■ **Exercise**:
Write out the records that follow exactly. Do not include pictures.

■ **Dataset records**:
_ _ _
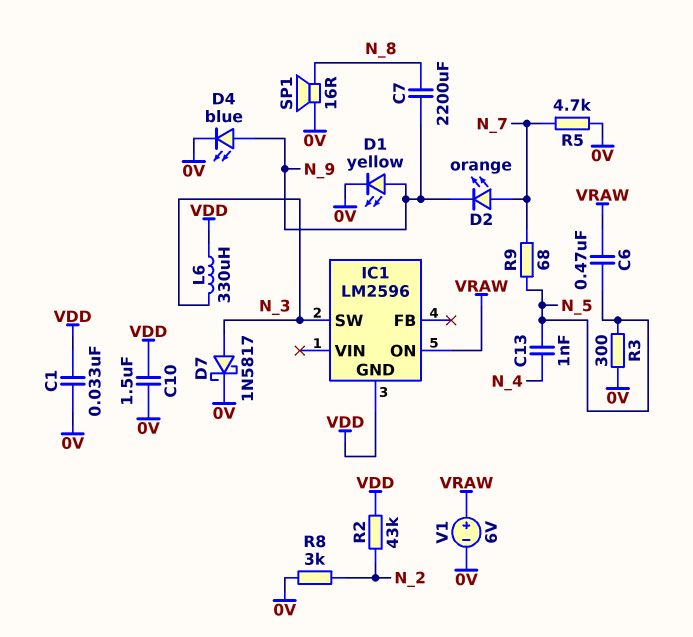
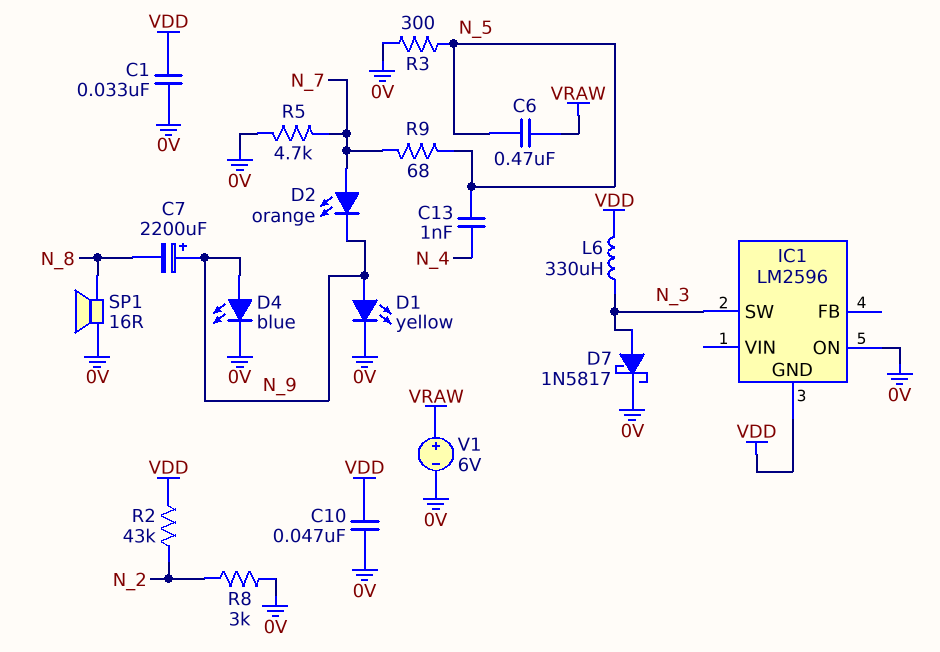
C7: 2200uF (N_8, N_9) -> 2200uF (plus N_9, minus N_8)
C10: 1.5uF (0V, VDD) -> 47nF (0V, VDD)
IC1 pin ON: VRAW -> 0V

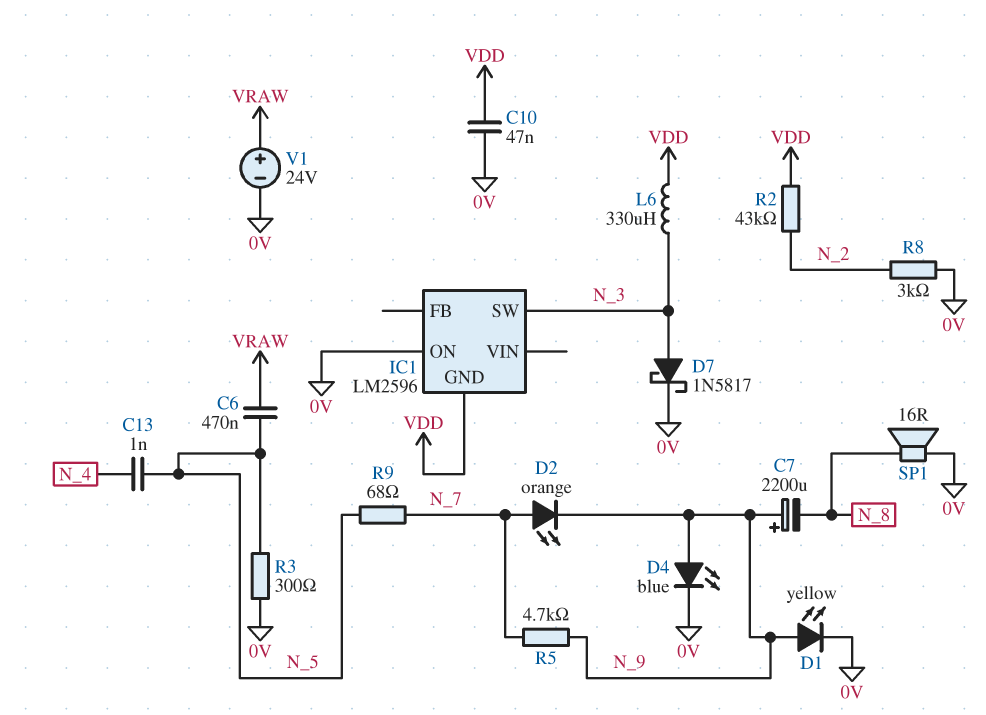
C1: 33nF (0V, VDD) -> none
R5: 4.7k (0V, N_7) -> 4.7k (N_7, N_9)
V1: 6V (plus VRAW, minus 0V) -> 24V (plus VRAW, minus 0V)

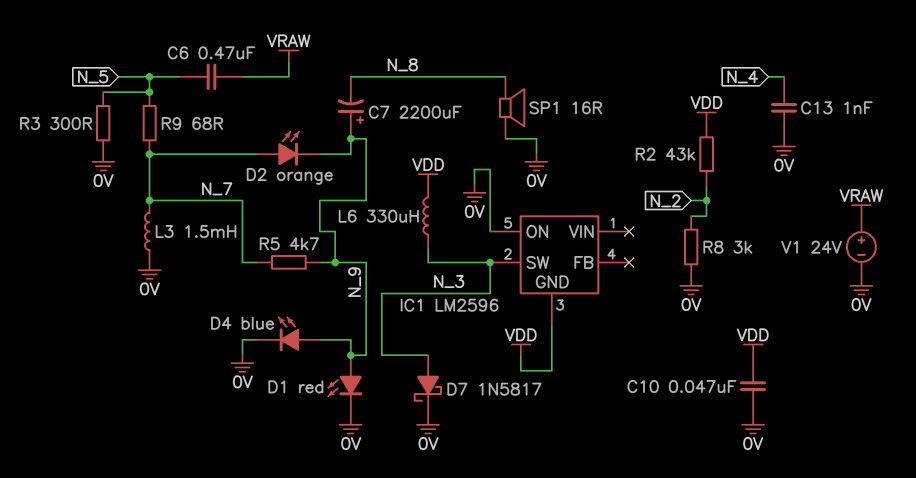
C13: 1nF (N_4, N_5) -> 1nF (0V, N_4)
D1: LED yellow (A N_9, K 0V) -> LED red (A N_9, K 0V)
L3: none -> 1.5mH (0V, N_7)

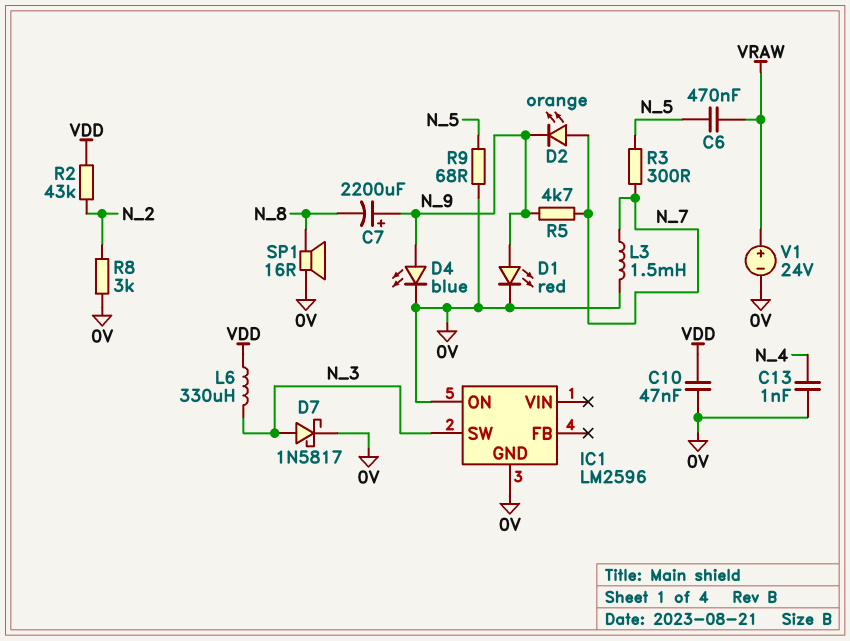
IC1 pin GND: VDD -> 0V
R3: 300 (0V, N_5) -> 300 (N_5, N_7)
R9: 68 (N_5, N_7) -> 68 (0V, N_5)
_ _ _
■ **Exercise response**:
C7: 2200uF (N_8, N_9) -> 2200uF (plus N_9, minus N_8)
C10: 1.5uF (0V, VDD) -> 47nF (0V, VDD)
IC1 pin ON: VRAW -> 0V

C1: 33nF (0V, VDD) -> none
R5: 4.7k (0V, N_7) -> 4.7k (N_7, N_9)
V1: 6V (plus VRAW, minus 0V) -> 24V (plus VRAW, minus 0V)

C13: 1nF (N_4, N_5) -> 1nF (0V, N_4)
D1: LED yellow (A N_9, K 0V) -> LED red (A N_9, K 0V)
L3: none -> 1.5mH (0V, N_7)

IC1 pin GND: VDD -> 0V
R3: 300 (0V, N_5) -> 300 (N_5, N_7)
R9: 68 (N_5, N_7) -> 68 (0V, N_5)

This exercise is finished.